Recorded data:
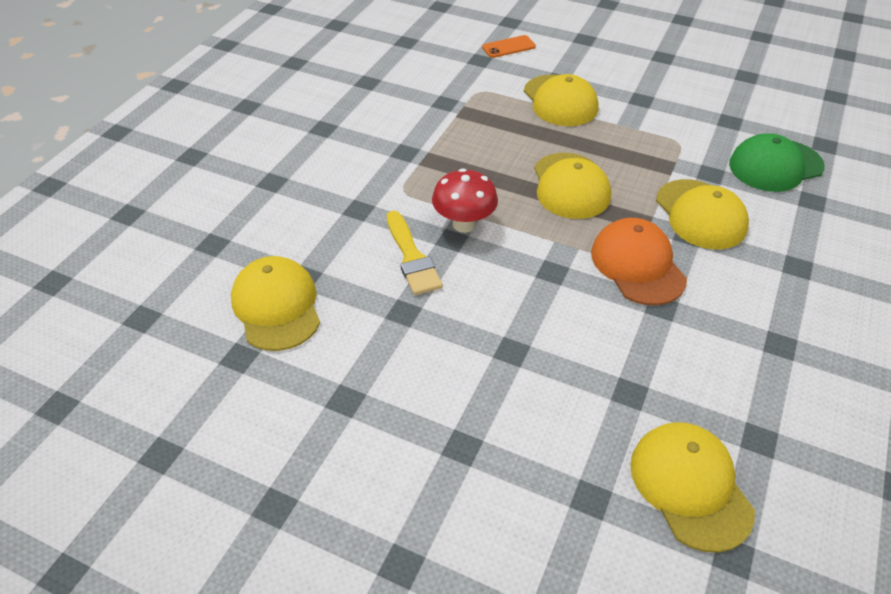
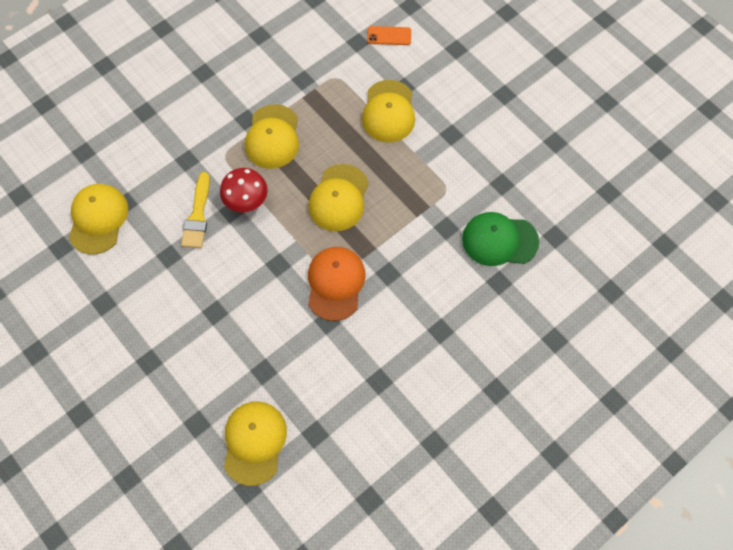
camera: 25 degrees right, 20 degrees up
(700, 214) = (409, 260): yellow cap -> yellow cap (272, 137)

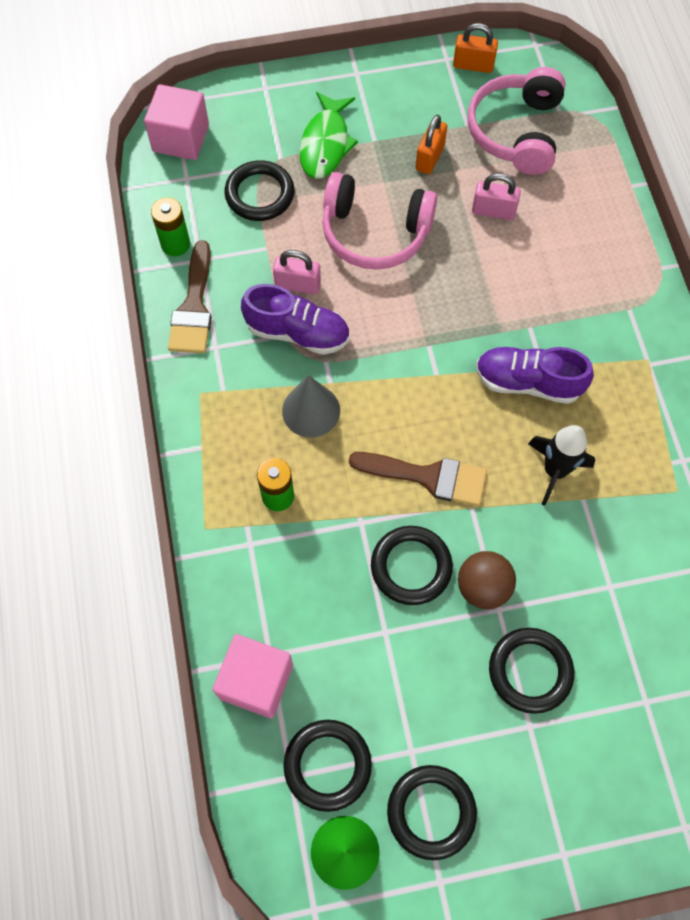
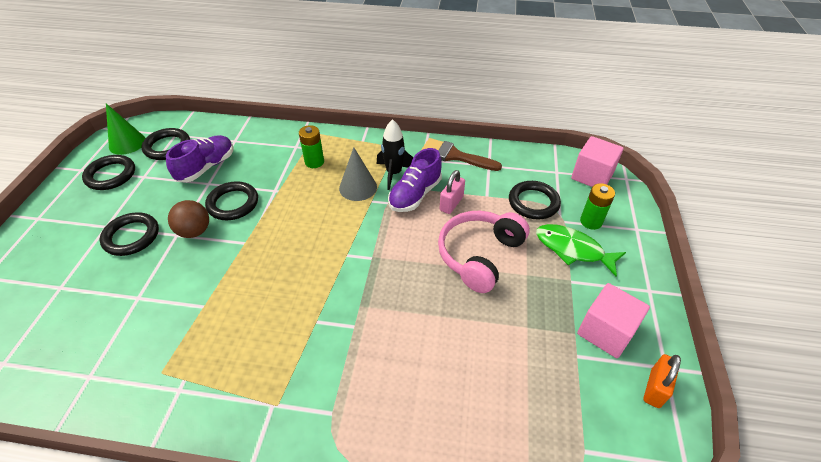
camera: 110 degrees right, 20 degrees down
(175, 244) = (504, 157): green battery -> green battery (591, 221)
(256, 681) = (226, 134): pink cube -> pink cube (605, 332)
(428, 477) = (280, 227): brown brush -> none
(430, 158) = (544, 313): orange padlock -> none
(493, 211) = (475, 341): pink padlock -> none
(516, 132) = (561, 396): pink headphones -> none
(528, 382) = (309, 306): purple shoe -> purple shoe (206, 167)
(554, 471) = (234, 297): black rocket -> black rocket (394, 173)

▶ **REQUIREMENT**
Please make your reply exactly the lines from the one containing "camera: 110 degrees right, 20 degrees down" through the end of the entries above, and nothing more.

▶ **SOLUTION FOR THIS PROBLEM**
camera: 110 degrees right, 20 degrees down
(175, 244) = (504, 157): green battery -> green battery (591, 221)
(256, 681) = (226, 134): pink cube -> pink cube (605, 332)
(428, 477) = (280, 227): brown brush -> none
(430, 158) = (544, 313): orange padlock -> none
(493, 211) = (475, 341): pink padlock -> none
(516, 132) = (561, 396): pink headphones -> none
(528, 382) = (309, 306): purple shoe -> purple shoe (206, 167)
(554, 471) = (234, 297): black rocket -> black rocket (394, 173)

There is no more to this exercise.